---------- Exercise inputs ----------

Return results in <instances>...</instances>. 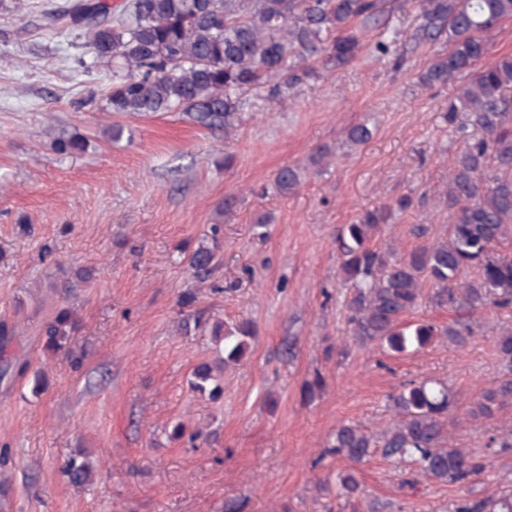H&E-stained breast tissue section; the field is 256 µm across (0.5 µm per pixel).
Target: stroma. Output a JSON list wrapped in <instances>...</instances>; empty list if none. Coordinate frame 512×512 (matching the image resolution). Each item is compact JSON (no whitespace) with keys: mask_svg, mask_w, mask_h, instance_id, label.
Masks as SVG:
<instances>
[{"mask_svg":"<svg viewBox=\"0 0 512 512\" xmlns=\"http://www.w3.org/2000/svg\"><path fill=\"white\" fill-rule=\"evenodd\" d=\"M58 2L31 0L23 16L0 7V512H224L229 499L242 512H327L337 487L326 479L348 468L359 512H451L512 491V456L469 484L413 489L381 456L355 467L321 456L340 425L391 426L387 397L410 380H446L466 409L495 383L493 339L512 327V313H480L467 345L439 337L396 357L359 344L347 322L340 227L393 206L377 241L403 254L453 221L440 199L467 133L441 117L455 85L420 81L434 47L413 38L415 0L389 17L391 56L364 30L350 66L318 70L282 100L246 93L228 138L181 112H110L111 69L79 70L84 39L41 25ZM360 123L372 137L349 147L344 131ZM57 137L83 148L58 154ZM321 145L330 162L312 164ZM287 165L303 182L283 195L273 180ZM405 195L412 206L396 210ZM215 237L218 264L198 281L187 257ZM63 308L72 352L55 355L42 330ZM194 316L202 327L184 328ZM242 320L256 335L220 375L222 396L192 392L194 367L217 356L209 323ZM317 373L325 386L306 399ZM179 422L199 439L174 438ZM510 426L512 405L460 418L450 440L478 451ZM79 454L93 464L82 486L61 473Z\"/></svg>","mask_w":512,"mask_h":512,"instance_id":"35a3bbf8","label":"stroma"}]
</instances>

----------

## [Problem requirements]
Retype exactly, please, each line from the line that contains "Target: stroma. Output" through the last line of the entries above, with nothing added.

## [Written answer]
Target: stroma. Output a JSON list wrapped in <instances>...</instances>; empty list if none. Coordinate frame 512×512 (matching the image resolution). Each item is compact JSON (no whitespace) with keys: mask_svg, mask_w, mask_h, instance_id, label.
Masks as SVG:
<instances>
[{"mask_svg":"<svg viewBox=\"0 0 512 512\" xmlns=\"http://www.w3.org/2000/svg\"><path fill=\"white\" fill-rule=\"evenodd\" d=\"M58 2L31 0L23 16L0 7V512H224L229 499L242 512H327L337 487L326 479L348 468L359 512H451L512 491V456L469 484L413 489L381 456L355 467L321 456L340 425L391 426L387 397L410 380H446L466 409L495 383L493 339L512 327V313H480L467 345L439 337L396 357L359 344L347 322L340 227L393 206L377 241L403 254L453 221L440 199L467 133L441 117L455 85L420 81L434 47L413 38L415 0L389 17L391 56L364 30L350 66L318 70L282 100L246 93L228 138L181 112H110L111 69L79 70L84 39L41 25ZM360 123L372 137L349 147L344 131ZM57 137L83 148L58 154ZM321 145L330 162L312 164ZM287 165L303 182L283 195L273 180ZM405 195L412 206L396 210ZM215 237L218 264L198 281L187 257ZM63 308L72 352L55 355L42 330ZM194 316L202 327L184 328ZM242 320L256 335L220 375L222 396L192 392L194 367L217 356L209 323ZM317 373L325 386L306 399ZM179 422L199 439L174 438ZM510 426L512 405L460 418L450 440L478 451ZM79 454L93 464L82 486L61 473Z\"/></svg>","mask_w":512,"mask_h":512,"instance_id":"35a3bbf8","label":"stroma"}]
</instances>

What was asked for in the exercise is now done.